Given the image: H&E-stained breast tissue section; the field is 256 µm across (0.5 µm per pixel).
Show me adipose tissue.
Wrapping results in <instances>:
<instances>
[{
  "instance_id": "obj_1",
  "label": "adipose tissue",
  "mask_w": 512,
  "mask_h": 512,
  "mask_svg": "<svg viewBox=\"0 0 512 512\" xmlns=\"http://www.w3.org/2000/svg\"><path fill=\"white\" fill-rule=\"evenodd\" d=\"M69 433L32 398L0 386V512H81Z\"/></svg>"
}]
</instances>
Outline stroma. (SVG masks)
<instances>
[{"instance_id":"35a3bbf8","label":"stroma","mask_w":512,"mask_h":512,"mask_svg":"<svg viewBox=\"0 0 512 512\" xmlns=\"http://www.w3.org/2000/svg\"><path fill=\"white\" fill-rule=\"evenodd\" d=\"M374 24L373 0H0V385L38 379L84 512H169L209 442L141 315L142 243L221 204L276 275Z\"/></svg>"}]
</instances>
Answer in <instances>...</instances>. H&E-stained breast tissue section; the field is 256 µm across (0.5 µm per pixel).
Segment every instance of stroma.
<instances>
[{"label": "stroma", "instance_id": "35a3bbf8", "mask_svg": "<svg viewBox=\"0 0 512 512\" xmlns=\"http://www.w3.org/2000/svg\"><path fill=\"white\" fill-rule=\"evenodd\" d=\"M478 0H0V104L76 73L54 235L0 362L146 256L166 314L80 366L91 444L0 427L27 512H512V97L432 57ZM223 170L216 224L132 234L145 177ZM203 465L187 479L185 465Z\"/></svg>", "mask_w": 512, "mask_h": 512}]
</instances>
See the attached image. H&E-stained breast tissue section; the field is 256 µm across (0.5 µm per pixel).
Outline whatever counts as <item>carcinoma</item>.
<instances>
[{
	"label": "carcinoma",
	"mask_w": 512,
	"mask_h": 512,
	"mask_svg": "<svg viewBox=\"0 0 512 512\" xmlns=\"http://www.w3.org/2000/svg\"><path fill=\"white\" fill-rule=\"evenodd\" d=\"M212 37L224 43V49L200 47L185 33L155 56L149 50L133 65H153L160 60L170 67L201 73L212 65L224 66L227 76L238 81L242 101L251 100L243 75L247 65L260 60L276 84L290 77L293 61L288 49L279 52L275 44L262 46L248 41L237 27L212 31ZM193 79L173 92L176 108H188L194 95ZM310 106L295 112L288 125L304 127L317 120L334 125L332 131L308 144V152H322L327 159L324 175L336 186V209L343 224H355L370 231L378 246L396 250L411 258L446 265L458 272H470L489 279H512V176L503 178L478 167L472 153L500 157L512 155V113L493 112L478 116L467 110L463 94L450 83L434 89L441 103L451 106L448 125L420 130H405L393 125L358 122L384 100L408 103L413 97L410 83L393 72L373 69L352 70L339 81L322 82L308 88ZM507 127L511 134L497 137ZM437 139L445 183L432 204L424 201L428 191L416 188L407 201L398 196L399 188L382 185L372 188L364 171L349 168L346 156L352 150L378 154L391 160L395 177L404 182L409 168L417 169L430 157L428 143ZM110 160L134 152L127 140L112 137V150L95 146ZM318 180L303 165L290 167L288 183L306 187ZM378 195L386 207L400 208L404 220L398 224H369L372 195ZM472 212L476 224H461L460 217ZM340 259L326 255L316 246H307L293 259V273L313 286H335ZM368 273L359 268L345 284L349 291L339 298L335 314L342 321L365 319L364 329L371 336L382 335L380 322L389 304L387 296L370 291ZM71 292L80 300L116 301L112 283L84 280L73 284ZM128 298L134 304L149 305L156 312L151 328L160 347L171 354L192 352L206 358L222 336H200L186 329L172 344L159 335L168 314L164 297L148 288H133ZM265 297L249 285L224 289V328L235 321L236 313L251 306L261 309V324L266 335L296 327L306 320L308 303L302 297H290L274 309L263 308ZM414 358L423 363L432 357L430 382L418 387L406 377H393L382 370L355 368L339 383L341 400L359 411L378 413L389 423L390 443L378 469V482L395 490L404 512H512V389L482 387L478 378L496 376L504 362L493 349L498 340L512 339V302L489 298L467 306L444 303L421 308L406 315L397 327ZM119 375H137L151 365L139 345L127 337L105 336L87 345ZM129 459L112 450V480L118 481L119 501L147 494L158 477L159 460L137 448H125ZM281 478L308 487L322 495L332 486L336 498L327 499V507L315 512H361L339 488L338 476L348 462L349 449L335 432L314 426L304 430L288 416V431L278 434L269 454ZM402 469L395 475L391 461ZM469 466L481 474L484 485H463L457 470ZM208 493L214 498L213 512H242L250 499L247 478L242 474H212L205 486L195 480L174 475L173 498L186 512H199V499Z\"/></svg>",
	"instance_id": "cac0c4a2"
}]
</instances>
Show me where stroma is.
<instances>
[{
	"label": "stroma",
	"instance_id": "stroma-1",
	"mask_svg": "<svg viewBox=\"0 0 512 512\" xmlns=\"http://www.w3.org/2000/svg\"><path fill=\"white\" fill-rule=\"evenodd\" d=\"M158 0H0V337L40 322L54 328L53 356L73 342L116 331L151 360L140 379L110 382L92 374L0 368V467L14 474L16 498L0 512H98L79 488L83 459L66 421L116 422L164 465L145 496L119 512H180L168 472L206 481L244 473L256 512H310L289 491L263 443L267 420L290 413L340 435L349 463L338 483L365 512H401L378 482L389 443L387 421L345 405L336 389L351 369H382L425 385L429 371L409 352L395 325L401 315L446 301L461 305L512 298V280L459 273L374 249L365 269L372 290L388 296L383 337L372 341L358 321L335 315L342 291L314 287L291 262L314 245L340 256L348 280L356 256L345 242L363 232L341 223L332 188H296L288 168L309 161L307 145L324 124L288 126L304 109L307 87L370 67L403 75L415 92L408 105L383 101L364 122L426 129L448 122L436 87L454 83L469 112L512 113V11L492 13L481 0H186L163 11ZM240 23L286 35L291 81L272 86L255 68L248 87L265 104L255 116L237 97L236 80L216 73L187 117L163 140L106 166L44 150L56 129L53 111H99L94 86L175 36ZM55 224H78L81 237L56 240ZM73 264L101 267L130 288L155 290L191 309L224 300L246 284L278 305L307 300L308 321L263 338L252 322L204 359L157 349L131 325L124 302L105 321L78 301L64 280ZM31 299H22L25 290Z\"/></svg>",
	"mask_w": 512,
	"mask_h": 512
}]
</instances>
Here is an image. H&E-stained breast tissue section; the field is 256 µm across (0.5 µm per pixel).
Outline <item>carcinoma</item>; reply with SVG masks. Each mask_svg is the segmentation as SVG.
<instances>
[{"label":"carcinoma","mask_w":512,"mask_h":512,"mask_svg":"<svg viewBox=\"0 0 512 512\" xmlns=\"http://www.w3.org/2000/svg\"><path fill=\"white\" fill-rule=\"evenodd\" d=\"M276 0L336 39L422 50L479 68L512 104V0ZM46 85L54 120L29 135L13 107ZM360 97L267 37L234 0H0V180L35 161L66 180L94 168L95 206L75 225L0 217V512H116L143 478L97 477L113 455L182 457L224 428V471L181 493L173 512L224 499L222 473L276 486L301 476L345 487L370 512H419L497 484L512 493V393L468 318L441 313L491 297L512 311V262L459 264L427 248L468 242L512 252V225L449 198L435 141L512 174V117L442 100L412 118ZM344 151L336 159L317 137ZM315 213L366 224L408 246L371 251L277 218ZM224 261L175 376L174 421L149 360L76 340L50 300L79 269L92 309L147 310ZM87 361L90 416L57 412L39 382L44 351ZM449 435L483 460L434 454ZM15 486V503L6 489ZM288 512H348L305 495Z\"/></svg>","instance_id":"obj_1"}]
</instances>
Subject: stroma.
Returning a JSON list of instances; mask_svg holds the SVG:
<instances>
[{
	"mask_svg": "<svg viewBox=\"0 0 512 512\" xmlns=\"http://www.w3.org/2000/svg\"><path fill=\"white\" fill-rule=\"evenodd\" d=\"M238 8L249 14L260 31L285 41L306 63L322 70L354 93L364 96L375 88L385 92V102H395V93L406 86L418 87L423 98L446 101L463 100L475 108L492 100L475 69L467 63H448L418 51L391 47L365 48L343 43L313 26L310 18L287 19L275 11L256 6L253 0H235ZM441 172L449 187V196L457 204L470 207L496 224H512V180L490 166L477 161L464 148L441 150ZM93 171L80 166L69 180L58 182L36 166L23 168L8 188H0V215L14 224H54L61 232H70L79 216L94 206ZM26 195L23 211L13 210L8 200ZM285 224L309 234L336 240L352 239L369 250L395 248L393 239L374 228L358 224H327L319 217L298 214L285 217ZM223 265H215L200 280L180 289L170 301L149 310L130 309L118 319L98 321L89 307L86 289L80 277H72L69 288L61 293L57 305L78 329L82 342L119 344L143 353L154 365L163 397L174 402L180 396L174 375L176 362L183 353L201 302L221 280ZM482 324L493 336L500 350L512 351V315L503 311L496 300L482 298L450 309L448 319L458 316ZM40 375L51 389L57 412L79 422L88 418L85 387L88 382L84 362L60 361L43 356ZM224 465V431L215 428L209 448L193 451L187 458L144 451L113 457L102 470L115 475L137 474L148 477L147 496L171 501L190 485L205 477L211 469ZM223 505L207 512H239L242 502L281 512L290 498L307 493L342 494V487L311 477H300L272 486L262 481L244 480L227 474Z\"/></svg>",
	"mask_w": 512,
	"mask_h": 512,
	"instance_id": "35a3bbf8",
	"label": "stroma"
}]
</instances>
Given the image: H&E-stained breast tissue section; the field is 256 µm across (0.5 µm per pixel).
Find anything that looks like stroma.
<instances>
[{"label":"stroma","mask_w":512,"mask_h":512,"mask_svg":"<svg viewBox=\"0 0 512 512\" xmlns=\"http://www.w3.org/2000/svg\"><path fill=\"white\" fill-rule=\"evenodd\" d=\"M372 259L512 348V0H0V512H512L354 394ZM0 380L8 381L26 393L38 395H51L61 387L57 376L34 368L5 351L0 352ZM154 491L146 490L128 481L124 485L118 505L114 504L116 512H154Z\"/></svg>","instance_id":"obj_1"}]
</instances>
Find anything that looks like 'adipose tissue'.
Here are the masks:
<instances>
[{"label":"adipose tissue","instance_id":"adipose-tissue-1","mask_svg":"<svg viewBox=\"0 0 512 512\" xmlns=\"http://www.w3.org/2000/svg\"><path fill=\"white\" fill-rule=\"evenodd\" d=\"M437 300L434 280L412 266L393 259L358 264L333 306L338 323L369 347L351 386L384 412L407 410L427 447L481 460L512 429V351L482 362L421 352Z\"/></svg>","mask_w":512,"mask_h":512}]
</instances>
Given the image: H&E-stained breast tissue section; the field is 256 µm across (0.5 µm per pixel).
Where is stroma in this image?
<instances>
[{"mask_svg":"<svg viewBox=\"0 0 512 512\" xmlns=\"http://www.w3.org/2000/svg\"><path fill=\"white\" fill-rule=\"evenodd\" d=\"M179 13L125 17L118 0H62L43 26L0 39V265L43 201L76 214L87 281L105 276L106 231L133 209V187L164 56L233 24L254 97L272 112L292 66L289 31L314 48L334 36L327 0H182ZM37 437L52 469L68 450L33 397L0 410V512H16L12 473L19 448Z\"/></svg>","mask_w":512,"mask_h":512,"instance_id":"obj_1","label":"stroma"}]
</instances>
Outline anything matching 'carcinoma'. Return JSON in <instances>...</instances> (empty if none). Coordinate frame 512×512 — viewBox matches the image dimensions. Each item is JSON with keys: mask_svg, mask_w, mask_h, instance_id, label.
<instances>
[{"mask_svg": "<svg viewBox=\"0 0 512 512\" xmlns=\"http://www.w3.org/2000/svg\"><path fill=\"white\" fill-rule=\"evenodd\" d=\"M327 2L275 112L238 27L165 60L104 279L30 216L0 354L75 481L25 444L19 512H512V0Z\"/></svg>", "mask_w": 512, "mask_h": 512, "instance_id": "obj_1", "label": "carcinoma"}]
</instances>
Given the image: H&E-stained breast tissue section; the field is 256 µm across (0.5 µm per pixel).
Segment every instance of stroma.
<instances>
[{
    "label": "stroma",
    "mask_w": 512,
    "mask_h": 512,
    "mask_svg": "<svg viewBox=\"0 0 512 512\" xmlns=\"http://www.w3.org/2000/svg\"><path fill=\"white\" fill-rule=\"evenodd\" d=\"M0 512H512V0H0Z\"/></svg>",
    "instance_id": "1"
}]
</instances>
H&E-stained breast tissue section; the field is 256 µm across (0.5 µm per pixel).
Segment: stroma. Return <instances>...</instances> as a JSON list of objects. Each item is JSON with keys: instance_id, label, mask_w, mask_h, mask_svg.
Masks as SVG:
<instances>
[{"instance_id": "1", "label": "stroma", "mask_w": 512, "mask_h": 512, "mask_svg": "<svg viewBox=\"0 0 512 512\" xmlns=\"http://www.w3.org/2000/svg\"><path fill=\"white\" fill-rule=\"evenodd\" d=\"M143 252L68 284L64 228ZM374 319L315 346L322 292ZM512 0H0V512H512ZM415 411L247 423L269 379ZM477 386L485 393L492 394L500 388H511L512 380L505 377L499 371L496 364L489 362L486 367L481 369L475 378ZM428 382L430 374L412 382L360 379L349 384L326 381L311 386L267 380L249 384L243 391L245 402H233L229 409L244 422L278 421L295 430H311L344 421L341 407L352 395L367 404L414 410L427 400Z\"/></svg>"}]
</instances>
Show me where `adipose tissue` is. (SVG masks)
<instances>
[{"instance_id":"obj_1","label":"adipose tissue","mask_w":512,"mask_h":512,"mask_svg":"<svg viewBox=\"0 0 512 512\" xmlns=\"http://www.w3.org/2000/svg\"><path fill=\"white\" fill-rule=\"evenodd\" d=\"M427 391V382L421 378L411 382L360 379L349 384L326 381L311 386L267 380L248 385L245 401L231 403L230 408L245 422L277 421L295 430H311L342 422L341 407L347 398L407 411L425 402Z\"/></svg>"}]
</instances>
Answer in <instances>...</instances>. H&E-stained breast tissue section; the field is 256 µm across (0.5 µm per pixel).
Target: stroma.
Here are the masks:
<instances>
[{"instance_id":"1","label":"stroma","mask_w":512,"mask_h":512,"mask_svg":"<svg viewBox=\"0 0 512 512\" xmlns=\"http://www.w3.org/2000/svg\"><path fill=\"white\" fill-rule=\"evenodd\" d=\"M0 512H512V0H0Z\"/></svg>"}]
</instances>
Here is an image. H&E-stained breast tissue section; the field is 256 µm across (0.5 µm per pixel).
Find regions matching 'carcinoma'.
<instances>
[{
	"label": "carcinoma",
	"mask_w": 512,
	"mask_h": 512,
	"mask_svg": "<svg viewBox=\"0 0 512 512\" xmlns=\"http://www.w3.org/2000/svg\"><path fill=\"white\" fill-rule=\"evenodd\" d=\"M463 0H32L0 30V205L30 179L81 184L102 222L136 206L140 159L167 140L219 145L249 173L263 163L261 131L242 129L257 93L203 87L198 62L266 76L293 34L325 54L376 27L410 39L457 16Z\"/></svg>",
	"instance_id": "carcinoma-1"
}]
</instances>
☆ ☆ ☆ ☆ ☆
DIRECTIONS: Using the data above, transcribe the lines that run from the line with "Outline stroma. (SVG masks)" to the line with "See the attached", both ends kept, and output nothing else.

ANSWER:
Outline stroma. (SVG masks)
<instances>
[{"instance_id":"35a3bbf8","label":"stroma","mask_w":512,"mask_h":512,"mask_svg":"<svg viewBox=\"0 0 512 512\" xmlns=\"http://www.w3.org/2000/svg\"><path fill=\"white\" fill-rule=\"evenodd\" d=\"M374 24L373 0H0V385L38 379L84 512H169L209 442L141 315L142 243L221 204L276 275Z\"/></svg>"}]
</instances>
Answer in <instances>...</instances>. H&E-stained breast tissue section; the field is 256 µm across (0.5 µm per pixel).
Segment every instance of stroma.
<instances>
[{"label": "stroma", "instance_id": "35a3bbf8", "mask_svg": "<svg viewBox=\"0 0 512 512\" xmlns=\"http://www.w3.org/2000/svg\"><path fill=\"white\" fill-rule=\"evenodd\" d=\"M478 0H0V104L76 73L54 235L0 362L146 256L166 314L80 366L91 444L0 427L27 512H512V97L432 57ZM223 170L216 224L132 234L145 177ZM203 465L187 479L185 465Z\"/></svg>", "mask_w": 512, "mask_h": 512}]
</instances>
See the attached image. H&E-stained breast tissue section; the field is 256 µm across (0.5 µm per pixel).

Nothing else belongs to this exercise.